> _Description of the task_
Which lines of the entries below run from the one holding "(574, 426) = (638, 526): black" to the one holding "(518, 246) = (519, 369): none", inclusive? Set down exactly those lines and no others.

> _Source data_
·····

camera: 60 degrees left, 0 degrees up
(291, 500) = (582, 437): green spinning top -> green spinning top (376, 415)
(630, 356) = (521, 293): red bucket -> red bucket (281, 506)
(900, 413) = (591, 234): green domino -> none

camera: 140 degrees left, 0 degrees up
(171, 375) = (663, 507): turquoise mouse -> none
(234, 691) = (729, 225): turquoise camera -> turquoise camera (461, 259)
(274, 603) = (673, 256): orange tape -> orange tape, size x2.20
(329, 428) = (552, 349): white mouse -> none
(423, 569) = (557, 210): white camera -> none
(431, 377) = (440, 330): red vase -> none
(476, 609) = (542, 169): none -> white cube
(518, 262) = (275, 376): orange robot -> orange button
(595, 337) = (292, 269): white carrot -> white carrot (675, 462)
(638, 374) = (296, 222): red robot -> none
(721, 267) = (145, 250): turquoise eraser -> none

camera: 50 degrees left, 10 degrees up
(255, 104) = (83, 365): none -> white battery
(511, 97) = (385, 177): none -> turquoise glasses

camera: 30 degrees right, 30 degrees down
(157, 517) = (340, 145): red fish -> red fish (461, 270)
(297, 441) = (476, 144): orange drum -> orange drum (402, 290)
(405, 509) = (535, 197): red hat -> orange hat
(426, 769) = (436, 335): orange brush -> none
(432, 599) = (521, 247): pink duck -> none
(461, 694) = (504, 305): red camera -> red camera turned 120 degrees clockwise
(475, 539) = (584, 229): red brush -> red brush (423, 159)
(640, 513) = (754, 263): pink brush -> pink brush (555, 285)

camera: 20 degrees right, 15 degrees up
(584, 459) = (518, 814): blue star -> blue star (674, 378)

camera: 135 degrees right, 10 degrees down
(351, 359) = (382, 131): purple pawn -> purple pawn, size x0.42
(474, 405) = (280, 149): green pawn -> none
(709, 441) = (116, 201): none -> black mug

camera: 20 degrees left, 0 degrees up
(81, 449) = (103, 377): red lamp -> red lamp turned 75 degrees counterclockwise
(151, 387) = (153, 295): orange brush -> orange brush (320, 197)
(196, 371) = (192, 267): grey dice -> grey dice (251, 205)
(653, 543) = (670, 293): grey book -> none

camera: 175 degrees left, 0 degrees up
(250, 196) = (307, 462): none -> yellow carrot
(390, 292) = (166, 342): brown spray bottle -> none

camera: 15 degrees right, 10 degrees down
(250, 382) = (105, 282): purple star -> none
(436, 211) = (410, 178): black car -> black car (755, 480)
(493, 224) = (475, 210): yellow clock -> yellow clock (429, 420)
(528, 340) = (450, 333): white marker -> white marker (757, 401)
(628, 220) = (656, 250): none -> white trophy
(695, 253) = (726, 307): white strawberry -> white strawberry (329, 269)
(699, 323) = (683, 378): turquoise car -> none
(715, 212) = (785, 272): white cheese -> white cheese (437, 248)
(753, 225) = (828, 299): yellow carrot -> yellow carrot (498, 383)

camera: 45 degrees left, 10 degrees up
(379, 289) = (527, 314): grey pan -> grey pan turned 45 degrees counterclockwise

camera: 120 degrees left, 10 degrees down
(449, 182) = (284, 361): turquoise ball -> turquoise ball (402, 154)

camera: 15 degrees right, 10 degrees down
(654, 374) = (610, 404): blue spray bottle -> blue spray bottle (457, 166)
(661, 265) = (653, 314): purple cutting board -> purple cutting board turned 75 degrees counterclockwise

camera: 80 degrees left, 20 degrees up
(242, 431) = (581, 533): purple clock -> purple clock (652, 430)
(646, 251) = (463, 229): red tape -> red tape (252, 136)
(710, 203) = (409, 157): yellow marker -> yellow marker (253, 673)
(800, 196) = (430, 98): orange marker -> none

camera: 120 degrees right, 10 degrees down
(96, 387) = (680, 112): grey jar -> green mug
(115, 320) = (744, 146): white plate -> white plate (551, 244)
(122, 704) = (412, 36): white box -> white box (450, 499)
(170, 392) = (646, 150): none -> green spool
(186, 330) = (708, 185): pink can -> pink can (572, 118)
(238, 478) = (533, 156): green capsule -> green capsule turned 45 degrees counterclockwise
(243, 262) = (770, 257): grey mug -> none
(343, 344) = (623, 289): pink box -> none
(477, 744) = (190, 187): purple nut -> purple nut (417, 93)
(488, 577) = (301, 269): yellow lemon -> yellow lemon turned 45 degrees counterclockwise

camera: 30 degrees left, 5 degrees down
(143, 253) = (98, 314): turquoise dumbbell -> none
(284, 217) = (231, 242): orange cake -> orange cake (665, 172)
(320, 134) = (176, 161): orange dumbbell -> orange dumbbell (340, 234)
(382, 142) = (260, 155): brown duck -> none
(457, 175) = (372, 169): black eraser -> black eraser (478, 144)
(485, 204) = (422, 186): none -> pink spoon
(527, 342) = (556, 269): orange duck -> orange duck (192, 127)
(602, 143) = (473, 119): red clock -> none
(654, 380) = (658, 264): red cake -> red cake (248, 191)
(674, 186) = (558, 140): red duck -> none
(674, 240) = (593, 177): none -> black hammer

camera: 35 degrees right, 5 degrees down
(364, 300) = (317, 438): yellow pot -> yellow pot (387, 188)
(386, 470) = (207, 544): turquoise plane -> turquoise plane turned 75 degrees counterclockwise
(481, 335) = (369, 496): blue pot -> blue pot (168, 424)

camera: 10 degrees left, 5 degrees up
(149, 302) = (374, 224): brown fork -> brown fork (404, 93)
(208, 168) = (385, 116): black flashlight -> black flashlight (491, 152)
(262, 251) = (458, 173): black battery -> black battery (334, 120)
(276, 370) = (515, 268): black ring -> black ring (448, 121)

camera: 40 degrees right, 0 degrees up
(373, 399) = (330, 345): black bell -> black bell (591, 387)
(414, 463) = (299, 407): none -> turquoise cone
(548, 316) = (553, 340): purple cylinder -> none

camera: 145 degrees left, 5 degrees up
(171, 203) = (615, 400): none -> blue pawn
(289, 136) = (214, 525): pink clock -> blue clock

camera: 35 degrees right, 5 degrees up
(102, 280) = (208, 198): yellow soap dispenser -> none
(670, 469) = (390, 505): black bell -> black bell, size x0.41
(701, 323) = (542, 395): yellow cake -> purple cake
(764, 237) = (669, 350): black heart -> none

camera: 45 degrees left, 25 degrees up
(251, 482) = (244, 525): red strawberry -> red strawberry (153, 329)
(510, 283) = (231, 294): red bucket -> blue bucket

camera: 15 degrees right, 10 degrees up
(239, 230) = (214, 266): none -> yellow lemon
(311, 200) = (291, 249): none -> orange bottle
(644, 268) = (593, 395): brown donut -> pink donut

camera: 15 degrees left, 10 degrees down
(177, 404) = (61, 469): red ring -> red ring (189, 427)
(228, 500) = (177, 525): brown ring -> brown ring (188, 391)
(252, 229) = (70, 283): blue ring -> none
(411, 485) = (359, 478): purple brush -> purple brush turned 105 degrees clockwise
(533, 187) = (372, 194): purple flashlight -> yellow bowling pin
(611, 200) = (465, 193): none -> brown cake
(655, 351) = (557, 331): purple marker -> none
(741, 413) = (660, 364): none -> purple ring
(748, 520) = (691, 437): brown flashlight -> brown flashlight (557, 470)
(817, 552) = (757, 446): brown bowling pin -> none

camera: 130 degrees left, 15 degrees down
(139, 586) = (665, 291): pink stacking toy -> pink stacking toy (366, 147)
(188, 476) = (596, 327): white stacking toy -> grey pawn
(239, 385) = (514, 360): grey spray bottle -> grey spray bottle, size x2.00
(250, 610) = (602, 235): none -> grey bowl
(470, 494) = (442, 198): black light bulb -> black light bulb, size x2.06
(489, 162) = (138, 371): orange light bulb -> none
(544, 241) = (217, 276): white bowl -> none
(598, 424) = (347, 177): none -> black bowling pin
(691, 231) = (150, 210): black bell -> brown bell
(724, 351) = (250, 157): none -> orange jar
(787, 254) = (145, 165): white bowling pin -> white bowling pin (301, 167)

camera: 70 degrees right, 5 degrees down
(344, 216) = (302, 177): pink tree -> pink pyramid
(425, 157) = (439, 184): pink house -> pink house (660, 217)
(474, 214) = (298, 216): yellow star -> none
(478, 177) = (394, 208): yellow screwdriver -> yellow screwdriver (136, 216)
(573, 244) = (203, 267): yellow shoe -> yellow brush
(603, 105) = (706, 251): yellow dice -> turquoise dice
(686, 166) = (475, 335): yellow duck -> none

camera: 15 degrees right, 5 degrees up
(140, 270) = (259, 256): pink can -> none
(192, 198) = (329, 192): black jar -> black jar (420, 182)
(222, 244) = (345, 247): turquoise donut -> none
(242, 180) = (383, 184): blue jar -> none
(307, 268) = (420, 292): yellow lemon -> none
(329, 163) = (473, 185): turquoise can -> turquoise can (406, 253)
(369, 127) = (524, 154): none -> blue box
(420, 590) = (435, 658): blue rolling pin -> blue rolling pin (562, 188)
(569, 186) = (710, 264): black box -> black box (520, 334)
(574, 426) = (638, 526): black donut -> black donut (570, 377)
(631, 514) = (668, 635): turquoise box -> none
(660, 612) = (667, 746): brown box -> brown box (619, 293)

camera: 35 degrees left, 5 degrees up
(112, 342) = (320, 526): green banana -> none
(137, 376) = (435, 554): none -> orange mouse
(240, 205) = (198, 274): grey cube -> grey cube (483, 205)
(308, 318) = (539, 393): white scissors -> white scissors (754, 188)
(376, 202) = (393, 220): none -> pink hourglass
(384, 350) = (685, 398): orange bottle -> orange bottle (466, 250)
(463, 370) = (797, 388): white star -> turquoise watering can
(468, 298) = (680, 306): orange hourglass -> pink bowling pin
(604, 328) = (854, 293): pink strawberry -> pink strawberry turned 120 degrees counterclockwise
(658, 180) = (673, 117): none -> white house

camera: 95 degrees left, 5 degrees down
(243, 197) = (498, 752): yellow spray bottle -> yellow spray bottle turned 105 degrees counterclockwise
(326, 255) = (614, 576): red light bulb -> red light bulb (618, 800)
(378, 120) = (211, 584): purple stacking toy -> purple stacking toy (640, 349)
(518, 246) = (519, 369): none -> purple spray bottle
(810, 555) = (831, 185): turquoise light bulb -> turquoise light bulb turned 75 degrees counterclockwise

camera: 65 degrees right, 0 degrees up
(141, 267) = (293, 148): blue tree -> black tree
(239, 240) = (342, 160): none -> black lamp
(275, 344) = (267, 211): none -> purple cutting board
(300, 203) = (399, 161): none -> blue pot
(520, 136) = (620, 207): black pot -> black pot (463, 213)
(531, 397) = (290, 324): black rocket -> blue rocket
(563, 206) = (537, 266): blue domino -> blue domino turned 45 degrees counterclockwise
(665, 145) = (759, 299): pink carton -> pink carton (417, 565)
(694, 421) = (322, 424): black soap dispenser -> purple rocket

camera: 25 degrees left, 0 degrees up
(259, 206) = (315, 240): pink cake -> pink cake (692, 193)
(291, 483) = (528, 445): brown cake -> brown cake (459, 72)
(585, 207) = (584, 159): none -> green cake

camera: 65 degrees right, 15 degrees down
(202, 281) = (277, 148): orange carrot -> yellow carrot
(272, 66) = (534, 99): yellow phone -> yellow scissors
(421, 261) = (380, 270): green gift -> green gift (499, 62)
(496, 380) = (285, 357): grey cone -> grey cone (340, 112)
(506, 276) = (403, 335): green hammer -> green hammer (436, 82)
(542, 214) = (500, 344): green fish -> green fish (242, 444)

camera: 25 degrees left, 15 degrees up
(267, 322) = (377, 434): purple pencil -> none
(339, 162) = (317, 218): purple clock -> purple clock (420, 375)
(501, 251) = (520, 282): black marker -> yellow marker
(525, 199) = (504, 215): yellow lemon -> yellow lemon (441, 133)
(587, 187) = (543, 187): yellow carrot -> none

·····

> _Written answer_
(574, 426) = (638, 526): black donut -> black donut (570, 377)
(631, 514) = (668, 635): turquoise box -> none
(660, 612) = (667, 746): brown box -> brown box (619, 293)

camera: 35 degrees left, 5 degrees up
(112, 342) = (320, 526): green banana -> none
(137, 376) = (435, 554): none -> orange mouse
(240, 205) = (198, 274): grey cube -> grey cube (483, 205)
(308, 318) = (539, 393): white scissors -> white scissors (754, 188)
(376, 202) = (393, 220): none -> pink hourglass
(384, 350) = (685, 398): orange bottle -> orange bottle (466, 250)
(463, 370) = (797, 388): white star -> turquoise watering can
(468, 298) = (680, 306): orange hourglass -> pink bowling pin
(604, 328) = (854, 293): pink strawberry -> pink strawberry turned 120 degrees counterclockwise
(658, 180) = (673, 117): none -> white house

camera: 95 degrees left, 5 degrees down
(243, 197) = (498, 752): yellow spray bottle -> yellow spray bottle turned 105 degrees counterclockwise
(326, 255) = (614, 576): red light bulb -> red light bulb (618, 800)
(378, 120) = (211, 584): purple stacking toy -> purple stacking toy (640, 349)
(518, 246) = (519, 369): none -> purple spray bottle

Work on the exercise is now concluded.